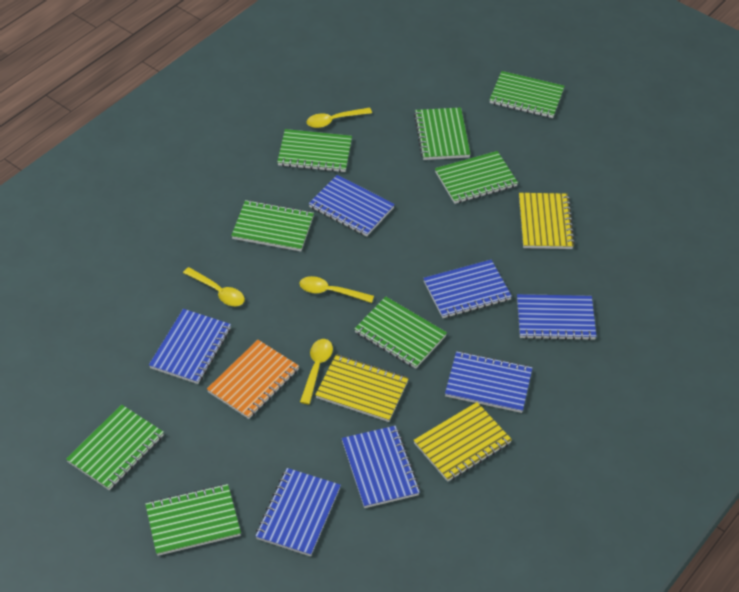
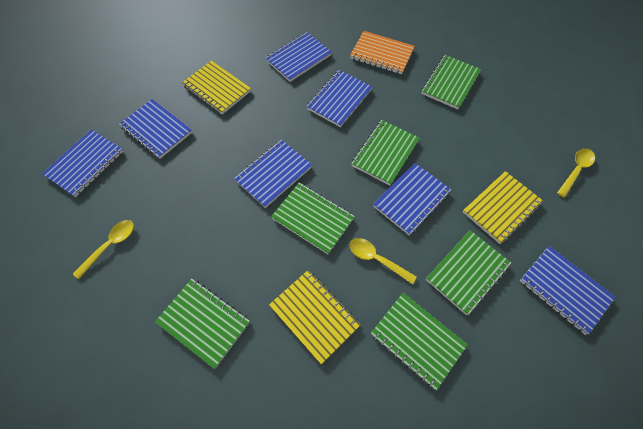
green notebook: 8 -> 6
yellow spoon: 4 -> 3

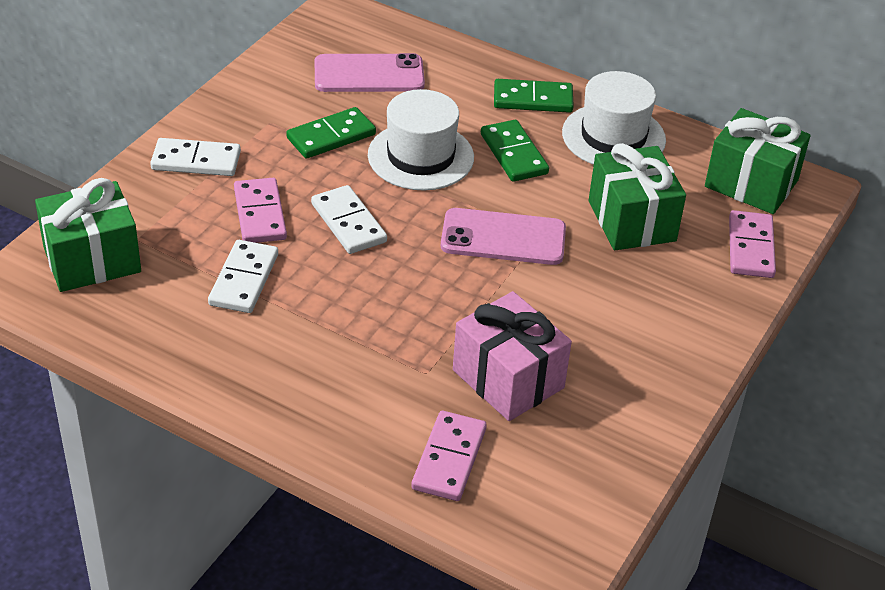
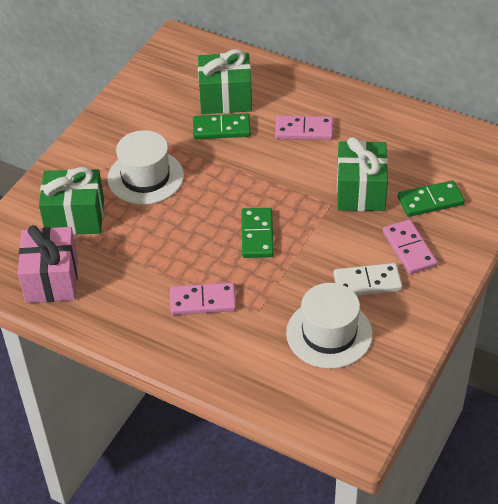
pink phone: 2 -> 0
white domino: 3 -> 1

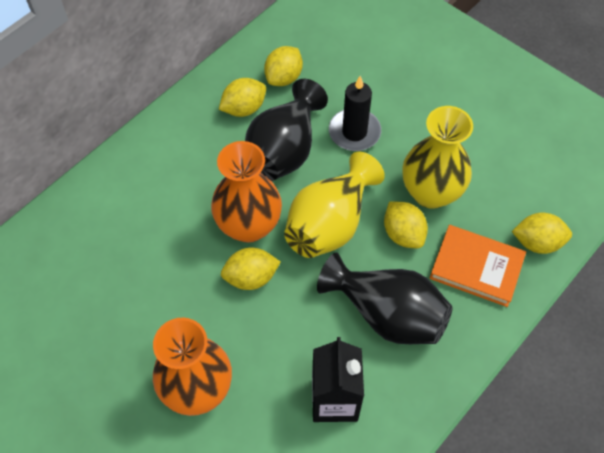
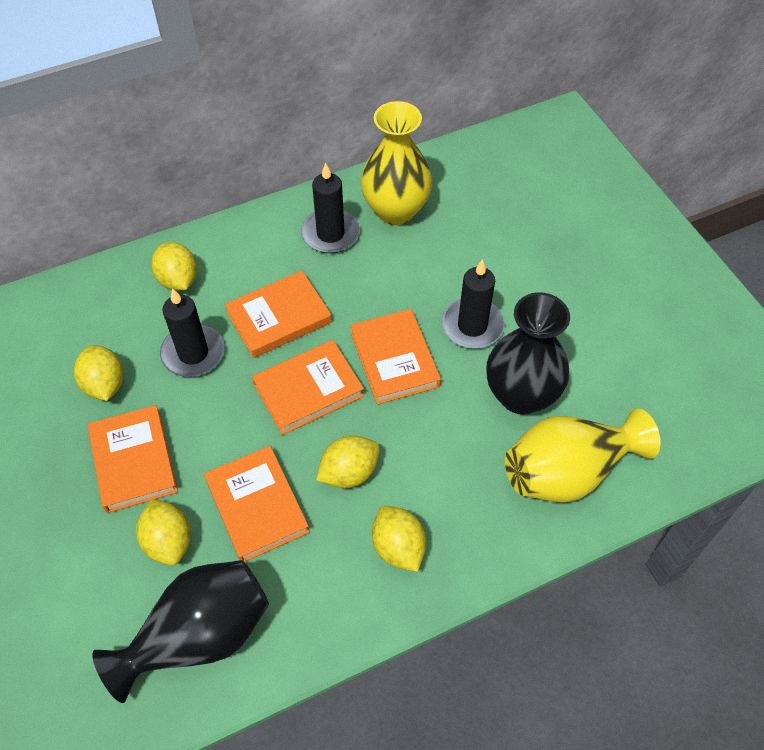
black candle: 1 -> 3
black carton: 1 -> 0
orange book: 1 -> 5
orange vase: 2 -> 0

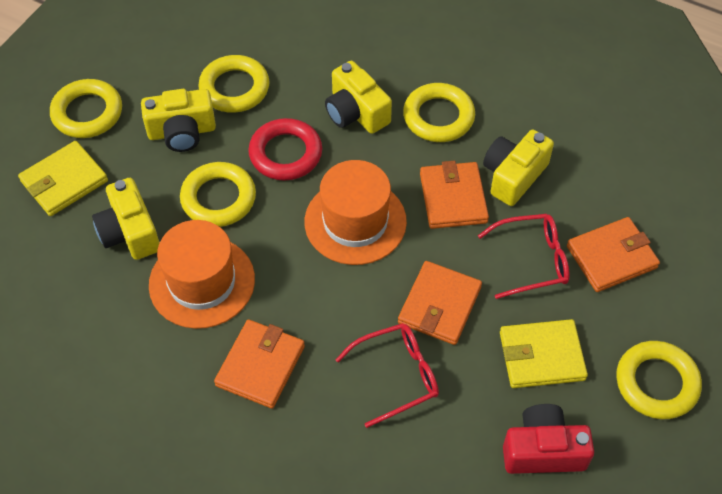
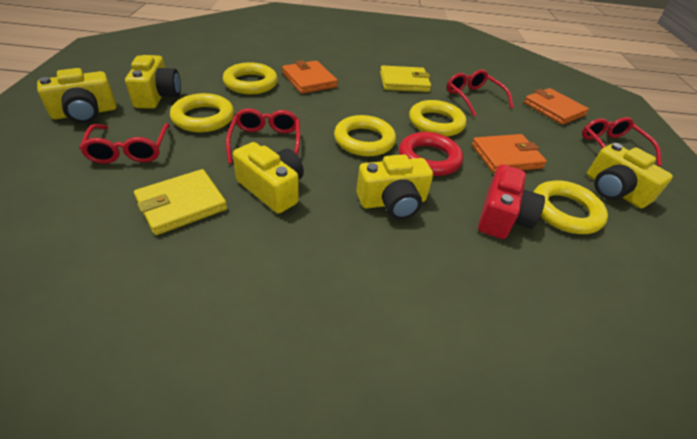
orange hat: 2 -> 0
orange wallet: 4 -> 3
red glasses: 2 -> 4
yellow camera: 4 -> 5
-------
Write the lines above out again exactly, without any of their pictures.

**Solution to this problem**
green notebook: 8 -> 6
yellow spoon: 4 -> 3

pink phone: 2 -> 0
white domino: 3 -> 1

black candle: 1 -> 3
black carton: 1 -> 0
orange book: 1 -> 5
orange vase: 2 -> 0

orange hat: 2 -> 0
orange wallet: 4 -> 3
red glasses: 2 -> 4
yellow camera: 4 -> 5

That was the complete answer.